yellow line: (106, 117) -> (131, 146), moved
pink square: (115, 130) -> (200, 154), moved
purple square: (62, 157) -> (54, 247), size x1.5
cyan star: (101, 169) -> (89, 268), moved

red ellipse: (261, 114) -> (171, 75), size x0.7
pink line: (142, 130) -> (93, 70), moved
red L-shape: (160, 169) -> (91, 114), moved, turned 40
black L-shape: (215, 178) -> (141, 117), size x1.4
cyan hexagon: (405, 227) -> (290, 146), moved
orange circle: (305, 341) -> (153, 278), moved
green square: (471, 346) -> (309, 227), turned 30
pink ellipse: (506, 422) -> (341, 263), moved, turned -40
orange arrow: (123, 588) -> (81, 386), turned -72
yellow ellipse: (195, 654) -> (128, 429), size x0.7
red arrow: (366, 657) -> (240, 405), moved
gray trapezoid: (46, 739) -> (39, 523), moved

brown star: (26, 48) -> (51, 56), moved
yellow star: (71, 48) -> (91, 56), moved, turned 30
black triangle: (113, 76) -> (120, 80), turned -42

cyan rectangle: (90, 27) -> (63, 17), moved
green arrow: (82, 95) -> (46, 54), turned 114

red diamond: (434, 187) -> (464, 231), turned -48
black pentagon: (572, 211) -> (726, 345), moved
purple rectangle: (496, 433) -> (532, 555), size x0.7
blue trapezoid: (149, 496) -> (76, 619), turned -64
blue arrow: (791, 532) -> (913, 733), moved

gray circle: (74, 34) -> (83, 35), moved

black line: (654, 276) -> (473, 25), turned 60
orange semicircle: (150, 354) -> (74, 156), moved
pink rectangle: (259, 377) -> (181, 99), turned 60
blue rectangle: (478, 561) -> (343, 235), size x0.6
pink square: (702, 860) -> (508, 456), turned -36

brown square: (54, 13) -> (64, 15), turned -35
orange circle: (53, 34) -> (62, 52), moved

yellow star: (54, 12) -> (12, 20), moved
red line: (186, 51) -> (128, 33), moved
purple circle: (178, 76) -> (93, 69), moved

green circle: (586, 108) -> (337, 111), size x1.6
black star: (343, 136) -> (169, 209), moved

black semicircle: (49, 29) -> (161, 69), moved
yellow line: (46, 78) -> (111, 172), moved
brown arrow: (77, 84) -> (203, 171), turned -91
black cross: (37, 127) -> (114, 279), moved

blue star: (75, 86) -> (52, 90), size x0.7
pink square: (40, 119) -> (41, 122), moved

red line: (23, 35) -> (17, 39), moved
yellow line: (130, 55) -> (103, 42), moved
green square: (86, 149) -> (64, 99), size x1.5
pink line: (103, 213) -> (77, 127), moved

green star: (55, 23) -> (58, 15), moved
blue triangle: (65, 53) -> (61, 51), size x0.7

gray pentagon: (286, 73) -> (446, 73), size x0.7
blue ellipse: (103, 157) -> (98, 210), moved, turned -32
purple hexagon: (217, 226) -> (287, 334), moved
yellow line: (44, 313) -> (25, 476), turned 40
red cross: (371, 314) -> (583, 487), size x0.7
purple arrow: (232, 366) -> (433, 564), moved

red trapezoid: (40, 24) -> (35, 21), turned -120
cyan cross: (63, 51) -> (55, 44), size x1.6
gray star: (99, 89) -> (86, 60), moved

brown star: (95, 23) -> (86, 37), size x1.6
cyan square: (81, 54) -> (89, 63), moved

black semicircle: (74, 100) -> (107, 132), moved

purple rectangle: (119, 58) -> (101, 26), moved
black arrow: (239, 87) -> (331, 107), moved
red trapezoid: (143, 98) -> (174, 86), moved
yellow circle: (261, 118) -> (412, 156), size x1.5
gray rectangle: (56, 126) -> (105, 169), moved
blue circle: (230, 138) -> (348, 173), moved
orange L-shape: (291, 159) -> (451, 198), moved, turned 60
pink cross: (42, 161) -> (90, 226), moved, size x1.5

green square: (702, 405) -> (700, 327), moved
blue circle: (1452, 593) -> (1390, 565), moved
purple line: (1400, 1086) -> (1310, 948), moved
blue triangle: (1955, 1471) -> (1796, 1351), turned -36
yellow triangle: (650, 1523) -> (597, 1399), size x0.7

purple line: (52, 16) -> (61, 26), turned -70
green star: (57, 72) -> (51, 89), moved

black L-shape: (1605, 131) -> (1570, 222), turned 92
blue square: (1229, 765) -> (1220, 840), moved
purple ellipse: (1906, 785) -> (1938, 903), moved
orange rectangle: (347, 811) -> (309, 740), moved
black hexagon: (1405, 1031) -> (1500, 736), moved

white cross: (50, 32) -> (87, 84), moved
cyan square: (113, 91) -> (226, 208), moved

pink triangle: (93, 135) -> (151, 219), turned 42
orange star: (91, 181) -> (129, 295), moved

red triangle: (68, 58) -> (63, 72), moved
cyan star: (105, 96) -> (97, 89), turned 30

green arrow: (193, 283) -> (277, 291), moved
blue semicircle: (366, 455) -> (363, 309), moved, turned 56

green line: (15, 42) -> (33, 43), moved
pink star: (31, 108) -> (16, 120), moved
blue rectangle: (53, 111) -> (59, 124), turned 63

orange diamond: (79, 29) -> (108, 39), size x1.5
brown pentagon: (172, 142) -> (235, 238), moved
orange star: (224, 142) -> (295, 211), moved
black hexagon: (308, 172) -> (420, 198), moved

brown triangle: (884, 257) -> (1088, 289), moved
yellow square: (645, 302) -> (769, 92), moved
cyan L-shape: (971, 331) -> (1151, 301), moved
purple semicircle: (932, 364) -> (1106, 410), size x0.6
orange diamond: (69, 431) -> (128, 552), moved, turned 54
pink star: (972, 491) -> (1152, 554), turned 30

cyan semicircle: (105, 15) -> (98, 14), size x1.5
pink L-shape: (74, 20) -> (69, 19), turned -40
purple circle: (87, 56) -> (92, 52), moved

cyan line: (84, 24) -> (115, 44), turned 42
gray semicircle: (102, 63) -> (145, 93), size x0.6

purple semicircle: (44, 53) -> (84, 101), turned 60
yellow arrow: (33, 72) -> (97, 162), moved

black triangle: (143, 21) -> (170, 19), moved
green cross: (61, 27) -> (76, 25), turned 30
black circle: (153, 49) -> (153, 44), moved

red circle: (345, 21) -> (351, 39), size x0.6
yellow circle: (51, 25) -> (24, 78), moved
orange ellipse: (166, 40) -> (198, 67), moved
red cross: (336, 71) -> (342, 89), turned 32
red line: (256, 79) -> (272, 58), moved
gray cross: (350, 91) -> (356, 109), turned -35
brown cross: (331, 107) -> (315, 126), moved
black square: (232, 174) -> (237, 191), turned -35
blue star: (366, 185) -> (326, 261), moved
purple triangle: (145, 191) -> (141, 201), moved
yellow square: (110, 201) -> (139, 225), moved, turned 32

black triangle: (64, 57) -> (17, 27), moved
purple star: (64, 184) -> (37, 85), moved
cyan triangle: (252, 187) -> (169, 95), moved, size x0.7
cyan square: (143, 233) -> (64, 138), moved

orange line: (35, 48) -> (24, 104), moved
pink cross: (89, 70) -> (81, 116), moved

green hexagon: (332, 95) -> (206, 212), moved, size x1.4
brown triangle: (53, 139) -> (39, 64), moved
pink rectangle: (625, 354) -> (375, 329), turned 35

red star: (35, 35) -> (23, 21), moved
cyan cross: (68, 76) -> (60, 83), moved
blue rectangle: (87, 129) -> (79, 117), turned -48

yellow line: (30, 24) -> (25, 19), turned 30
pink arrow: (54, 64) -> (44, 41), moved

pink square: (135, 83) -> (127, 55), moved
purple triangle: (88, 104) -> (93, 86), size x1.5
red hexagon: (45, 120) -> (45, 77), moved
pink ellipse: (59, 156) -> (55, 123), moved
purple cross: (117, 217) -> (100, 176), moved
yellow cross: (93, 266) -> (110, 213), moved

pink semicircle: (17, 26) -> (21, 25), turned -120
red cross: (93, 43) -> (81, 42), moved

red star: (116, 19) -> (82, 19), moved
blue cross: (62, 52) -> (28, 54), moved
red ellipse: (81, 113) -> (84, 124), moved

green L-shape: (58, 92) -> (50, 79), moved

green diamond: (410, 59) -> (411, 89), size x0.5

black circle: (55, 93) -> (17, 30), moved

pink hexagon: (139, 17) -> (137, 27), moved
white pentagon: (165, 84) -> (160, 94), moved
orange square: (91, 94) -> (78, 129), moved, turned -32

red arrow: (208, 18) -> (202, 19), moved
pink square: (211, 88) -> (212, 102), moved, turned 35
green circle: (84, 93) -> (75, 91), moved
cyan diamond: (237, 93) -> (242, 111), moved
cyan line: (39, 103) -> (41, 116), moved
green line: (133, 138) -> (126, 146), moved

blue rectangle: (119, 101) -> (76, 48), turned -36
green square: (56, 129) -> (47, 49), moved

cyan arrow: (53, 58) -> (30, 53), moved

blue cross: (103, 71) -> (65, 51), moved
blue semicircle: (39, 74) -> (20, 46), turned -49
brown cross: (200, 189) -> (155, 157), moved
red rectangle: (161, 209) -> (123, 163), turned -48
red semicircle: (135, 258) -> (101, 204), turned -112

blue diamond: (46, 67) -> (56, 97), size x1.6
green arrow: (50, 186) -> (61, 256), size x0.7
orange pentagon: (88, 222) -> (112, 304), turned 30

*WORK TO COMPLETE*
Your answer must consist solely of the lines from the one containing "purple triangle: (88, 104)" through the last line of the entries, reproduced exactly.

*ANSWER SECTION*
purple triangle: (88, 104) -> (93, 86), size x1.5
red hexagon: (45, 120) -> (45, 77), moved
pink ellipse: (59, 156) -> (55, 123), moved
purple cross: (117, 217) -> (100, 176), moved
yellow cross: (93, 266) -> (110, 213), moved

pink semicircle: (17, 26) -> (21, 25), turned -120
red cross: (93, 43) -> (81, 42), moved

red star: (116, 19) -> (82, 19), moved
blue cross: (62, 52) -> (28, 54), moved
red ellipse: (81, 113) -> (84, 124), moved

green L-shape: (58, 92) -> (50, 79), moved

green diamond: (410, 59) -> (411, 89), size x0.5

black circle: (55, 93) -> (17, 30), moved

pink hexagon: (139, 17) -> (137, 27), moved
white pentagon: (165, 84) -> (160, 94), moved
orange square: (91, 94) -> (78, 129), moved, turned -32

red arrow: (208, 18) -> (202, 19), moved
pink square: (211, 88) -> (212, 102), moved, turned 35
green circle: (84, 93) -> (75, 91), moved
cyan diamond: (237, 93) -> (242, 111), moved
cyan line: (39, 103) -> (41, 116), moved
green line: (133, 138) -> (126, 146), moved

blue rectangle: (119, 101) -> (76, 48), turned -36
green square: (56, 129) -> (47, 49), moved

cyan arrow: (53, 58) -> (30, 53), moved

blue cross: (103, 71) -> (65, 51), moved
blue semicircle: (39, 74) -> (20, 46), turned -49
brown cross: (200, 189) -> (155, 157), moved
red rectangle: (161, 209) -> (123, 163), turned -48
red semicircle: (135, 258) -> (101, 204), turned -112

blue diamond: (46, 67) -> (56, 97), size x1.6
green arrow: (50, 186) -> (61, 256), size x0.7
orange pentagon: (88, 222) -> (112, 304), turned 30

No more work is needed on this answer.